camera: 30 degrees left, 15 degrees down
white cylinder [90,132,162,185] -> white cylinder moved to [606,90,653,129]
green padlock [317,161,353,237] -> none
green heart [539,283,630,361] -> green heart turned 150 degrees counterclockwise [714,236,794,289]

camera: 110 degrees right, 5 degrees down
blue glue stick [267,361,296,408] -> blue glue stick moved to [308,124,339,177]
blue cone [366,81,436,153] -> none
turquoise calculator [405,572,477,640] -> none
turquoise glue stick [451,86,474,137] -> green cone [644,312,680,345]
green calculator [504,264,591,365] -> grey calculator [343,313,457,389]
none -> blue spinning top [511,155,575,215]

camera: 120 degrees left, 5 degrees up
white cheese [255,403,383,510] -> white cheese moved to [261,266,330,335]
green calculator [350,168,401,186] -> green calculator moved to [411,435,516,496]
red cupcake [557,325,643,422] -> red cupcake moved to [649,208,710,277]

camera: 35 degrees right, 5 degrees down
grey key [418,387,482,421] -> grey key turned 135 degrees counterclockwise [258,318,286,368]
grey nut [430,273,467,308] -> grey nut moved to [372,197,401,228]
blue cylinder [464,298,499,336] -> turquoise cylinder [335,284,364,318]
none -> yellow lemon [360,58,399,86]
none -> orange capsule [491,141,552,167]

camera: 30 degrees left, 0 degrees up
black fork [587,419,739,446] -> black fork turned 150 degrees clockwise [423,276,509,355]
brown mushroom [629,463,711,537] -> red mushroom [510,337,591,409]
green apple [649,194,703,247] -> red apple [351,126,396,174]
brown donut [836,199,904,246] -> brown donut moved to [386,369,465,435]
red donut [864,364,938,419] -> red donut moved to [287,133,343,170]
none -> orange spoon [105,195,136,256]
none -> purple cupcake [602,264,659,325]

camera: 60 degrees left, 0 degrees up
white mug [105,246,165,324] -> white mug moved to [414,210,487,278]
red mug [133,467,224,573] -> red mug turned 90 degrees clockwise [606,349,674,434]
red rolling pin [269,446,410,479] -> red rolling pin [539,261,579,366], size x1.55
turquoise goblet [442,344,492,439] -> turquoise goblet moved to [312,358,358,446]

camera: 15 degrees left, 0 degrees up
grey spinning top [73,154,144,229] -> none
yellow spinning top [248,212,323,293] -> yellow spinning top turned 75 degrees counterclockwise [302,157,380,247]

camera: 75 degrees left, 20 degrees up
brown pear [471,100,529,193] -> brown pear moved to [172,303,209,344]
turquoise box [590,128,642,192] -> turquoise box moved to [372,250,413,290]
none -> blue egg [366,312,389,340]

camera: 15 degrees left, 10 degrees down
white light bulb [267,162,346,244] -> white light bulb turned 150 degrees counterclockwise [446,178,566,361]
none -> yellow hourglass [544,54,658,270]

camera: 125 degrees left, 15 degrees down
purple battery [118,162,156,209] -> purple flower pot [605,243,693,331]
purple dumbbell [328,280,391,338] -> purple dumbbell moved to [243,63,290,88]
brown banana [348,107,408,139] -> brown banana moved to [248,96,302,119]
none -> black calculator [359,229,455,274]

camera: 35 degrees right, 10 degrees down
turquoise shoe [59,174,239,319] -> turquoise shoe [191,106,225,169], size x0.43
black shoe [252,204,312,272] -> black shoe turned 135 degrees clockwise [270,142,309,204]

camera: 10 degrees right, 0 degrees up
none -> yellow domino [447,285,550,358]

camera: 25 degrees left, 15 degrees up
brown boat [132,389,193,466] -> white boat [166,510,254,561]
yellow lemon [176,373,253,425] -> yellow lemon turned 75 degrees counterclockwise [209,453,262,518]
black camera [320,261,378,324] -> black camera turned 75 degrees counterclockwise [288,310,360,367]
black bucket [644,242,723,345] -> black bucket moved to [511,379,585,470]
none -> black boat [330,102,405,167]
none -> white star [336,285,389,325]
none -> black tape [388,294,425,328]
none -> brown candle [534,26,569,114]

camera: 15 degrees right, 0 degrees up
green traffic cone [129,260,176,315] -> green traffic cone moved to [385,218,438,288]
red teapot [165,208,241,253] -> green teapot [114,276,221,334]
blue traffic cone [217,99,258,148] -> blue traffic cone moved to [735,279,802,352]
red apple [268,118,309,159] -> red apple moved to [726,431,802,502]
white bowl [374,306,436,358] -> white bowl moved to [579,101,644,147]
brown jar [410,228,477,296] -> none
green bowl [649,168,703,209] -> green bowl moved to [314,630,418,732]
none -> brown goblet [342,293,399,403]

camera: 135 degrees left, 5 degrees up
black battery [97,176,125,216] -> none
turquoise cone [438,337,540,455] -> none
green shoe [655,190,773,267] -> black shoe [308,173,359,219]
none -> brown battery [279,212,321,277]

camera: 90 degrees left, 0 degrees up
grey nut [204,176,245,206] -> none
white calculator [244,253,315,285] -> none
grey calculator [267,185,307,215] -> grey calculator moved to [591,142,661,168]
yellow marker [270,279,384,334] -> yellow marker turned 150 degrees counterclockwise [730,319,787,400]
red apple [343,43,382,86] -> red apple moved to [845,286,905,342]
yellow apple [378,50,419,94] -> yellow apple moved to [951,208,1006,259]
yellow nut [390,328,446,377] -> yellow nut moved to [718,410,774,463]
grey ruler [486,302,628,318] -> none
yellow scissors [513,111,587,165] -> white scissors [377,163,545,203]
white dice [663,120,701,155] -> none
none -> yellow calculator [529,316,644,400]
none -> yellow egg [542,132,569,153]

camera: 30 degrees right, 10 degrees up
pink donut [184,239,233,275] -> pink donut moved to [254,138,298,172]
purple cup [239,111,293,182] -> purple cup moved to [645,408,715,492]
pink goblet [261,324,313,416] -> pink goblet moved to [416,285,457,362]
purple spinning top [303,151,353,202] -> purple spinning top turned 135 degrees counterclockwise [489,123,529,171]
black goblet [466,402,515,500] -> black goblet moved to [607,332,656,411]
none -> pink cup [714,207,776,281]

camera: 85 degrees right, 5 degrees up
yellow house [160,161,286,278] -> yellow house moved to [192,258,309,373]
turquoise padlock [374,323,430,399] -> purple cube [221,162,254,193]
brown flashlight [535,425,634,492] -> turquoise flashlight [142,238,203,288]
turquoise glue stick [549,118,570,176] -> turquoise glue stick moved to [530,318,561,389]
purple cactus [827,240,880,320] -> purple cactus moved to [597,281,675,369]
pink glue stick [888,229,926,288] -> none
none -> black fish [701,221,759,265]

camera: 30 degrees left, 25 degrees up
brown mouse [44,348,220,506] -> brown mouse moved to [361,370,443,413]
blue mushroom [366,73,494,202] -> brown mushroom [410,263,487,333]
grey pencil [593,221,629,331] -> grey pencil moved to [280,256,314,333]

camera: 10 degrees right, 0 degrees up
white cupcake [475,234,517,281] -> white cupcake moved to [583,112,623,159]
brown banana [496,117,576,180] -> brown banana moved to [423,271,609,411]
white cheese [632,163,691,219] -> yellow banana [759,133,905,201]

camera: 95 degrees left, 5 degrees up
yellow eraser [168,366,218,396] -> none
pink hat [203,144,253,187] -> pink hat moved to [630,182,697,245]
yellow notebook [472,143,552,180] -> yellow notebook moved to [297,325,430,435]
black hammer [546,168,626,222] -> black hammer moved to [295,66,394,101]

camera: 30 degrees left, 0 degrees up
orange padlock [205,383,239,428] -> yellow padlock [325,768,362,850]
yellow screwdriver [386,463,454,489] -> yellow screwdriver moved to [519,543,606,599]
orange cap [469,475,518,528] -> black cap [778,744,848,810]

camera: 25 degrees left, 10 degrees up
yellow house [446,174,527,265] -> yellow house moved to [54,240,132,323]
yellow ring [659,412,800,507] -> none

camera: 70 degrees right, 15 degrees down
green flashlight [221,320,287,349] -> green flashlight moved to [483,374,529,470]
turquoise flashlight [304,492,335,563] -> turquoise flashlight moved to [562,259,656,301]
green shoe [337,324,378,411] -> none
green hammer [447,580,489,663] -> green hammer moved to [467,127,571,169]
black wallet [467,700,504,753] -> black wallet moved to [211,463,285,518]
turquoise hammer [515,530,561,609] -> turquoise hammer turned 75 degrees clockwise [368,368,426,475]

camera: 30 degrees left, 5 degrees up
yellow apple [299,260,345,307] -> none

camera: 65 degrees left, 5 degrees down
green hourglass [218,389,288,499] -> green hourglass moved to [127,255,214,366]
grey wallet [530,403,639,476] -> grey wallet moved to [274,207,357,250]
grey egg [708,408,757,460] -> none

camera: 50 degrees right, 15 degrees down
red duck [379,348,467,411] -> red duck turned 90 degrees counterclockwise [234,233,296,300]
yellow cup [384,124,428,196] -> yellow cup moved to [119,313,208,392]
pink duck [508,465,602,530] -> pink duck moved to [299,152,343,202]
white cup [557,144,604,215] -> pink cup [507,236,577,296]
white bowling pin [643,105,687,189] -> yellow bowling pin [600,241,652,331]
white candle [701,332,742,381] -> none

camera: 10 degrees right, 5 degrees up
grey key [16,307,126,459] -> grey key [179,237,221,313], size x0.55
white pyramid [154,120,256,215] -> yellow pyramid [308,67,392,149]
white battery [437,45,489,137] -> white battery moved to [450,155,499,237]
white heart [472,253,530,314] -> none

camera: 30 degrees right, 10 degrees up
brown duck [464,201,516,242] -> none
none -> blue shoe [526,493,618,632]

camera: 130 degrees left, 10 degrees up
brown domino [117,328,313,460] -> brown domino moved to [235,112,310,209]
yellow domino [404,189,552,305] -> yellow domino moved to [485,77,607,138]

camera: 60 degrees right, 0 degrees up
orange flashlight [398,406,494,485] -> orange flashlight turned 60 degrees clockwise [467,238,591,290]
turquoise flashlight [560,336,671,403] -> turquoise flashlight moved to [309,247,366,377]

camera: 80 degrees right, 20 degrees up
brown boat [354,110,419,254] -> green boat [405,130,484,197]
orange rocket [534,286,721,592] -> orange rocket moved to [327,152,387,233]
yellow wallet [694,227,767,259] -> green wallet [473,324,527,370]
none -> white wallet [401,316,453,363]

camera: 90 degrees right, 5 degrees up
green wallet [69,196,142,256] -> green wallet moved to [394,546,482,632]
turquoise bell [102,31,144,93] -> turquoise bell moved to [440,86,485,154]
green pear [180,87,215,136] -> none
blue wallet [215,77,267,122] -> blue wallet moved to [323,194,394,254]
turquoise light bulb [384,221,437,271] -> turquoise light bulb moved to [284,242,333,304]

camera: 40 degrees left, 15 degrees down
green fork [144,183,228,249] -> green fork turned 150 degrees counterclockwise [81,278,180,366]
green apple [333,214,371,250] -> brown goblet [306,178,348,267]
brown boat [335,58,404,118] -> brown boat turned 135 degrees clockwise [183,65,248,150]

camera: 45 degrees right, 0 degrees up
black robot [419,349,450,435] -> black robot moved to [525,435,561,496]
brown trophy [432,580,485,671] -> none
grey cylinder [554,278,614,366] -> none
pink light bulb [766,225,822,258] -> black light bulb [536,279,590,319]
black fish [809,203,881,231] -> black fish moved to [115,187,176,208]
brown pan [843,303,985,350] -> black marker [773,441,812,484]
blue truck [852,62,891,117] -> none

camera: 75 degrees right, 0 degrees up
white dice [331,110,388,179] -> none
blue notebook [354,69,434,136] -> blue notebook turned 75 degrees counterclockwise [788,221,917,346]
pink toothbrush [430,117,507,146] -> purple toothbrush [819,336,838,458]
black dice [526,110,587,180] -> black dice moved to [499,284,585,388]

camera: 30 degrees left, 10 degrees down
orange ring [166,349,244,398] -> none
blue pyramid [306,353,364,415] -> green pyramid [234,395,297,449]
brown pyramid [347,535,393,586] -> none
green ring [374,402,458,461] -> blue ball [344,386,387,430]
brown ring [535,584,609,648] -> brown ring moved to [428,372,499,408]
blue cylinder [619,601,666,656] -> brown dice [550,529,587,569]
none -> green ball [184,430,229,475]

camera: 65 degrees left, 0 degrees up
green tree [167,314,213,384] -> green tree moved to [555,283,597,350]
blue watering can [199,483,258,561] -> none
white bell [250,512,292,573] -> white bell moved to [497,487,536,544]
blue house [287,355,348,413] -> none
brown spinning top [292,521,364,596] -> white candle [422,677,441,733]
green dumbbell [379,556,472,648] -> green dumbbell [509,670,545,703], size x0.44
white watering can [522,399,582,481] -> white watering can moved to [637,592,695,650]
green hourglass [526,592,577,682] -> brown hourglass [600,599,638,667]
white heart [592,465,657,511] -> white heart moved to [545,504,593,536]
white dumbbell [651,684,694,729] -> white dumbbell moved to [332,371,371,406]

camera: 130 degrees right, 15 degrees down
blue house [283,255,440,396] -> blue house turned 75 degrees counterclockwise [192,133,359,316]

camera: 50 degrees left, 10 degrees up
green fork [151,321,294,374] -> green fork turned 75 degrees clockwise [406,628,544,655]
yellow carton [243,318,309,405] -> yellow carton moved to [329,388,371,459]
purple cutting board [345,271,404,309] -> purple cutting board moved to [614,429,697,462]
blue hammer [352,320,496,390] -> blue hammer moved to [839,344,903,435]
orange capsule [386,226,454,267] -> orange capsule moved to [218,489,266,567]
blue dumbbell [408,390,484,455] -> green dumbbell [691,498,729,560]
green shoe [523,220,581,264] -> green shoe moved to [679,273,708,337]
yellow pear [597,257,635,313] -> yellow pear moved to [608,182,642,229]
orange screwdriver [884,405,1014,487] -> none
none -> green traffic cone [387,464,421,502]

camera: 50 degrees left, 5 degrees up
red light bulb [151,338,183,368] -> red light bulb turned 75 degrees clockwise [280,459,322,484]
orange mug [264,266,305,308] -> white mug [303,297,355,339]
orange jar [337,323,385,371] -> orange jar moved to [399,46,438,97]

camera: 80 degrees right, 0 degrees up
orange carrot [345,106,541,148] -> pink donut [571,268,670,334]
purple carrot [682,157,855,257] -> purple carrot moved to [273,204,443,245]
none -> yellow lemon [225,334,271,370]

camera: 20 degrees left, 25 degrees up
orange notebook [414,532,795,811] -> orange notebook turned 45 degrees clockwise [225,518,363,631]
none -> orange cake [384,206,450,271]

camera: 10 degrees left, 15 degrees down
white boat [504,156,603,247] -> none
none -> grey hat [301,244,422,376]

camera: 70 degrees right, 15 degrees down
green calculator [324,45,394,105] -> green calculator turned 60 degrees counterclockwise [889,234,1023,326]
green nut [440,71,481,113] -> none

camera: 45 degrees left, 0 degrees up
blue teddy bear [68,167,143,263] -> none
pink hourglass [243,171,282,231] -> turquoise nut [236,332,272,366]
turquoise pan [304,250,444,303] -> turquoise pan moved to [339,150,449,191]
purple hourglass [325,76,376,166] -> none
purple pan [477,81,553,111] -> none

..............................

*ACTION ITEM*: In the listing above, find the line with "yellow scissors [513,111,587,165]" and the line with "purple cup [239,111,293,182]", then print exactly those lines and every line between them.

*PROBLEM SOLUTION*:
yellow scissors [513,111,587,165] -> white scissors [377,163,545,203]
white dice [663,120,701,155] -> none
none -> yellow calculator [529,316,644,400]
none -> yellow egg [542,132,569,153]

camera: 30 degrees right, 10 degrees up
pink donut [184,239,233,275] -> pink donut moved to [254,138,298,172]
purple cup [239,111,293,182] -> purple cup moved to [645,408,715,492]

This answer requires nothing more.